Taking the line containing "(265, 331) = (231, 411): none -> yellow fork" as the first and the last line of the entries as the end, reproduce every line between them exactly, including both.

**Dataset items**
● ● ● ●
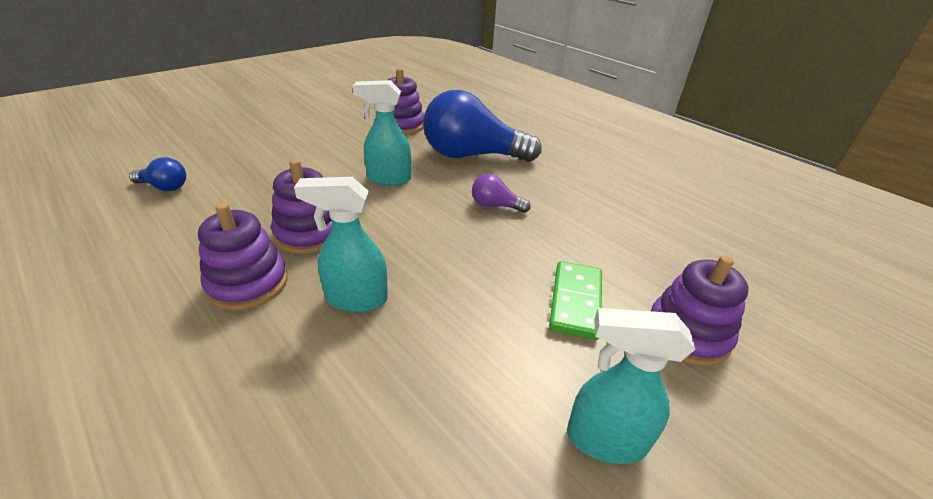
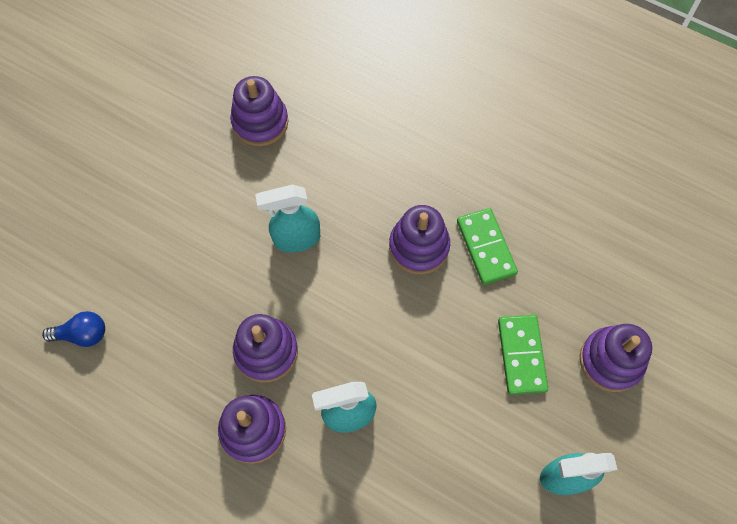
camera: 15 degrees left, 30 degrees up
(472, 155) = (365, 161): blue light bulb -> none
(495, 206) = (419, 246): purple light bulb -> purple stacking toy
(561, 220) = (486, 247): none -> green domino

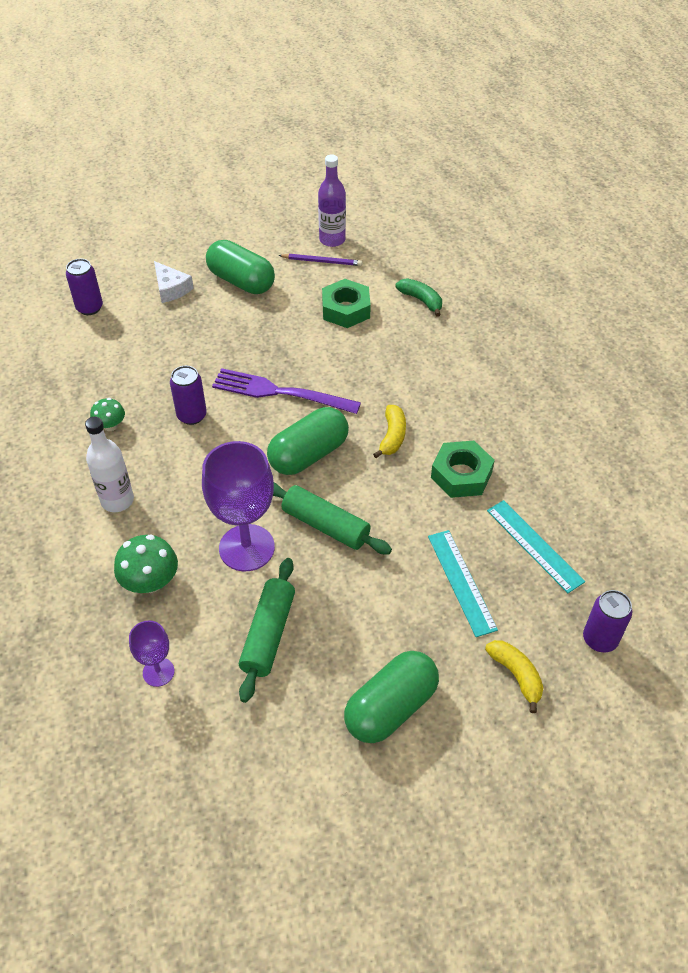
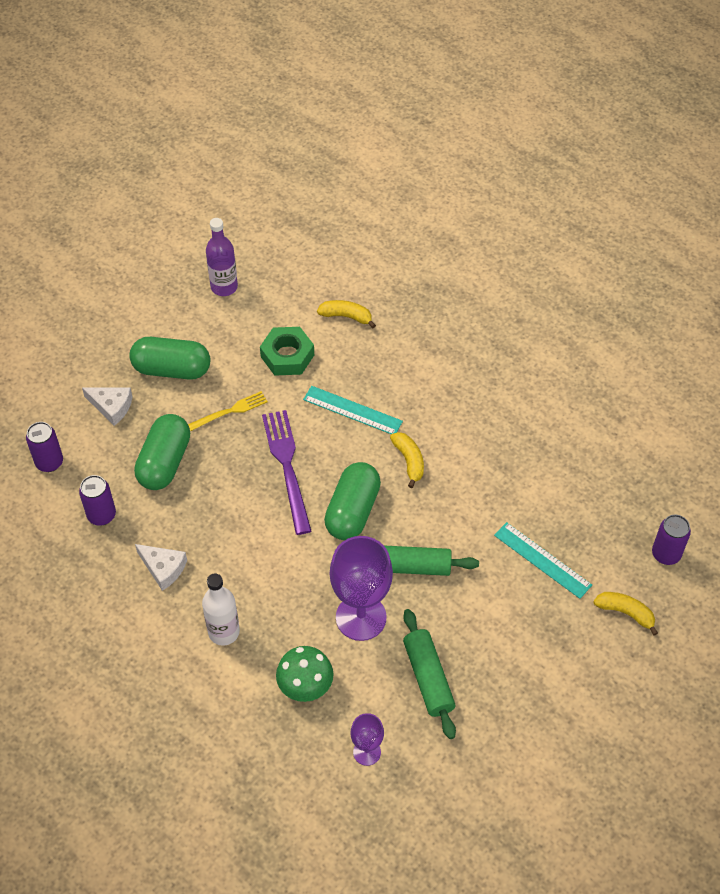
camera: 30 degrees left, 5 degrees up
(110, 425) = (163, 568): green mushroom -> white cheese
(192, 415) = (228, 524): purple can -> purple can (101, 515)
(265, 331) = (231, 411): none -> yellow fork
(279, 392) = (286, 465): purple fork -> purple fork turned 90 degrees clockwise
(322, 261) = (231, 315): purple pencil -> none
(391, 707) = (554, 684): green capsule -> green capsule (164, 462)
(421, 300) = (346, 316): green banana -> yellow banana
(461, 475) = (485, 469): green nut -> none
(534, 545) = (576, 502): turquoise ruler -> turquoise ruler (352, 410)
● ● ● ●
**RESULT OF THIS EXERCISE**
(265, 331) = (231, 411): none -> yellow fork
(279, 392) = (286, 465): purple fork -> purple fork turned 90 degrees clockwise
(322, 261) = (231, 315): purple pencil -> none
(391, 707) = (554, 684): green capsule -> green capsule (164, 462)
(421, 300) = (346, 316): green banana -> yellow banana
(461, 475) = (485, 469): green nut -> none
(534, 545) = (576, 502): turquoise ruler -> turquoise ruler (352, 410)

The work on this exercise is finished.